PROBLEM TO WORK ON: Take the entries below and retype them word for word, excluding the images.

SUPPLIED RECORDS:
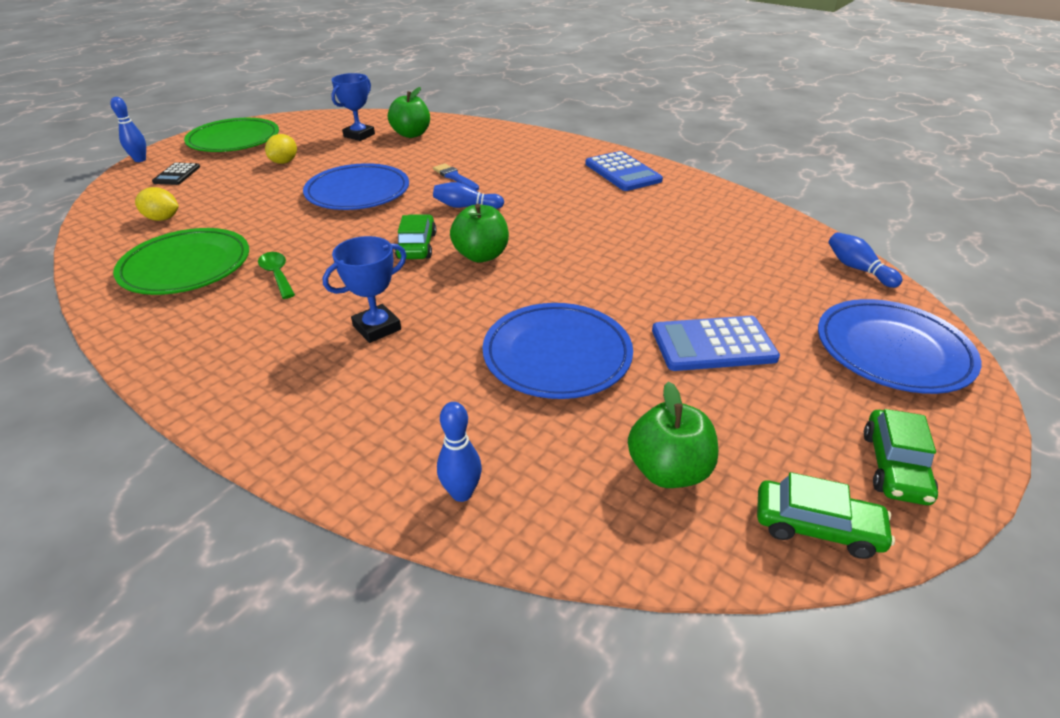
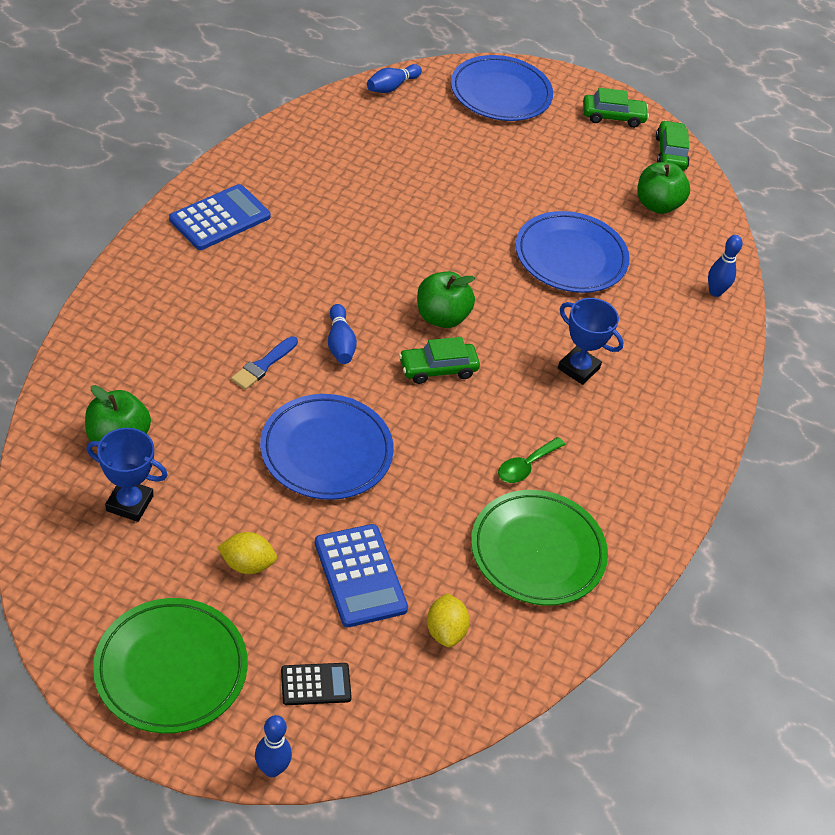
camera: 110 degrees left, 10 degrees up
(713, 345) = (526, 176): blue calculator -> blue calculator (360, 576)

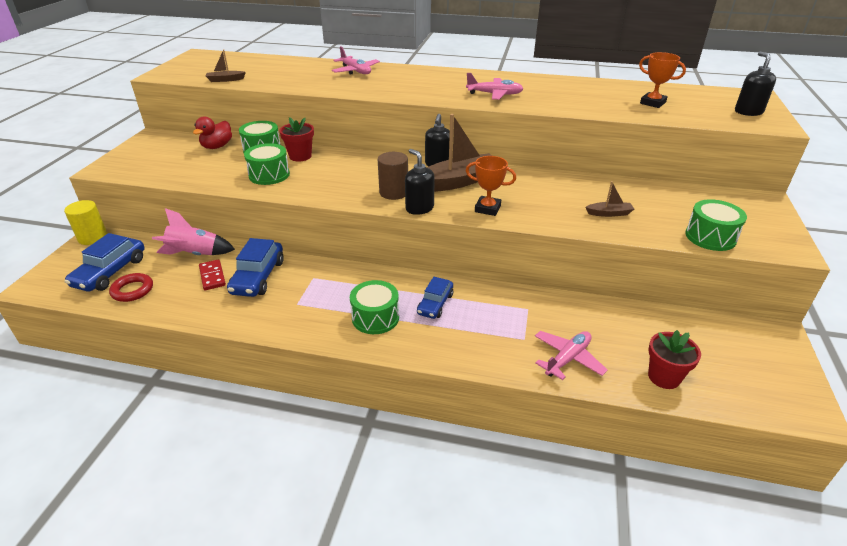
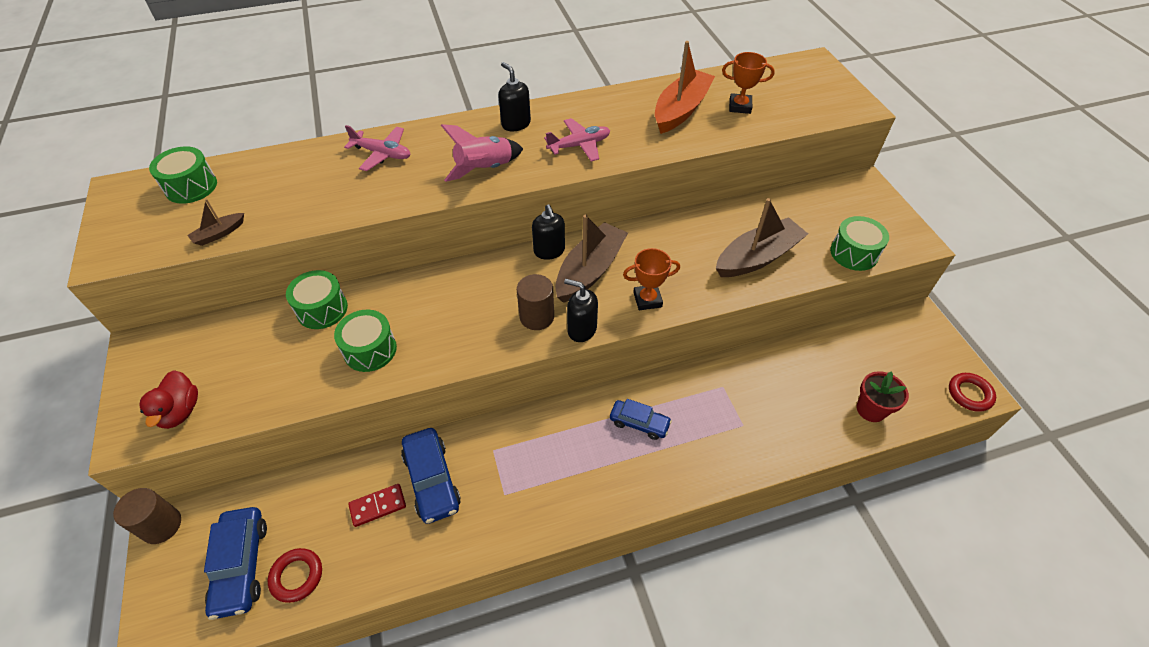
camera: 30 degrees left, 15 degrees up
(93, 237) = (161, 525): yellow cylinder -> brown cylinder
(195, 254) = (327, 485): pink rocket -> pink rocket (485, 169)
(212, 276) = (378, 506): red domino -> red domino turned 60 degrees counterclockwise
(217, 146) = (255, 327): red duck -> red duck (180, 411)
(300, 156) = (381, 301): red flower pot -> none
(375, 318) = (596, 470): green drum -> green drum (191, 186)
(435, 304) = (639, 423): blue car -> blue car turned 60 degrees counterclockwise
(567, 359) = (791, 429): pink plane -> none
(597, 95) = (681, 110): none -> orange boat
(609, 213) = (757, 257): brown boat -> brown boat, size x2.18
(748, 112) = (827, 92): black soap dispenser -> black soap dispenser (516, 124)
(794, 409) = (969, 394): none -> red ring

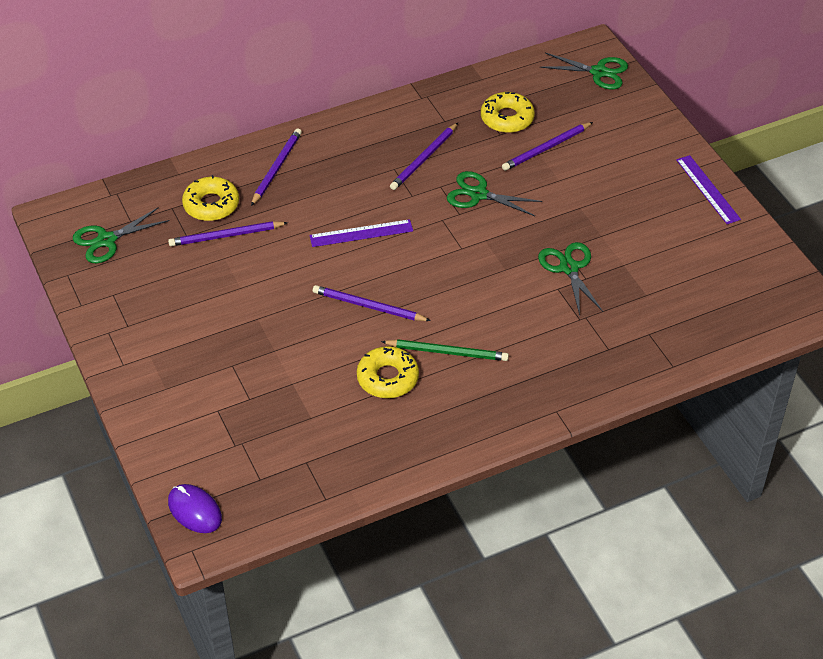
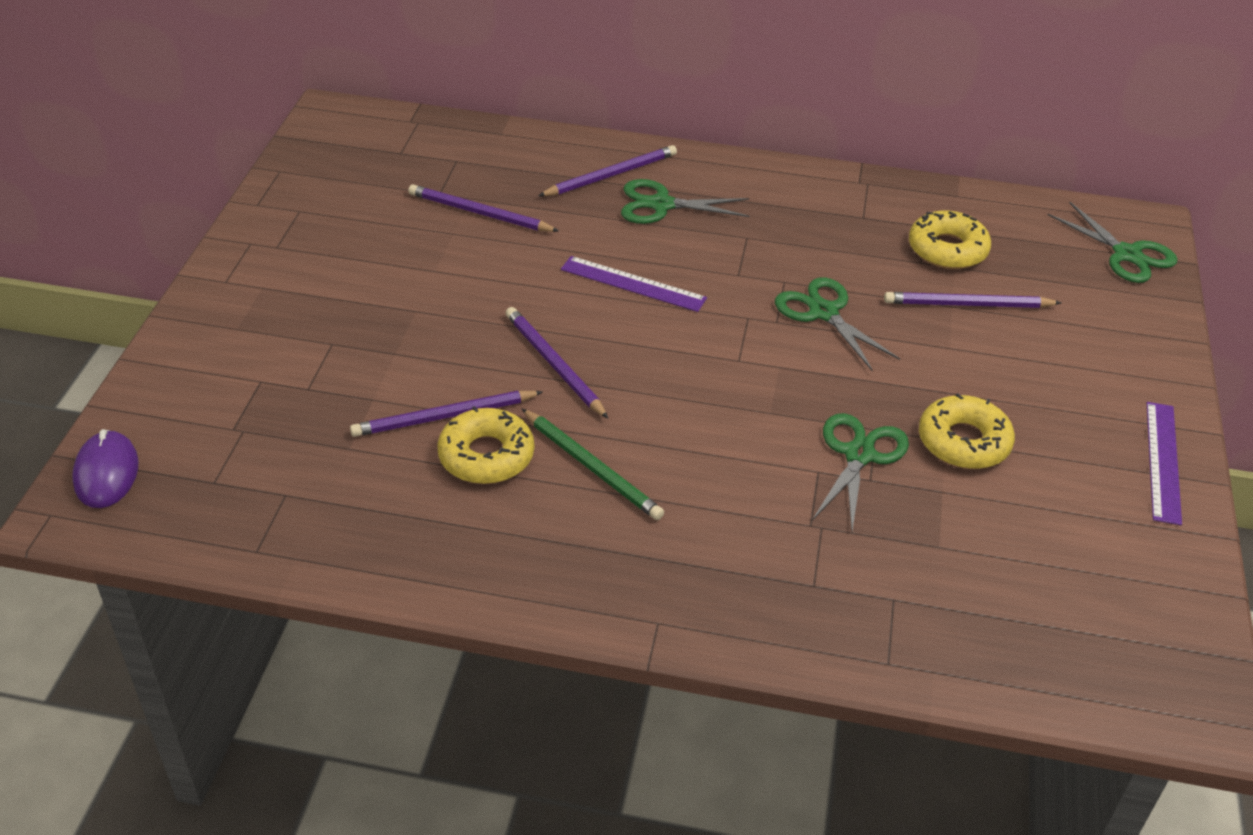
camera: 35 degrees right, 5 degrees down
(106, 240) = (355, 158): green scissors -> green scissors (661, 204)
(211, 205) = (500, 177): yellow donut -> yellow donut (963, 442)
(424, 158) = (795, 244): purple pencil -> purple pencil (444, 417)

RESULT OF THE TASK:
camera: 110 degrees left, 10 degrees up
(713, 345) = (526, 176): blue calculator -> blue calculator (360, 576)

camera: 30 degrees left, 15 degrees up
(93, 237) = (161, 525): yellow cylinder -> brown cylinder
(195, 254) = (327, 485): pink rocket -> pink rocket (485, 169)
(212, 276) = (378, 506): red domino -> red domino turned 60 degrees counterclockwise
(217, 146) = (255, 327): red duck -> red duck (180, 411)
(300, 156) = (381, 301): red flower pot -> none
(375, 318) = (596, 470): green drum -> green drum (191, 186)
(435, 304) = (639, 423): blue car -> blue car turned 60 degrees counterclockwise
(567, 359) = (791, 429): pink plane -> none
(597, 95) = (681, 110): none -> orange boat
(609, 213) = (757, 257): brown boat -> brown boat, size x2.18
(748, 112) = (827, 92): black soap dispenser -> black soap dispenser (516, 124)
(794, 409) = (969, 394): none -> red ring

camera: 35 degrees right, 5 degrees down
(106, 240) = (355, 158): green scissors -> green scissors (661, 204)
(211, 205) = (500, 177): yellow donut -> yellow donut (963, 442)
(424, 158) = (795, 244): purple pencil -> purple pencil (444, 417)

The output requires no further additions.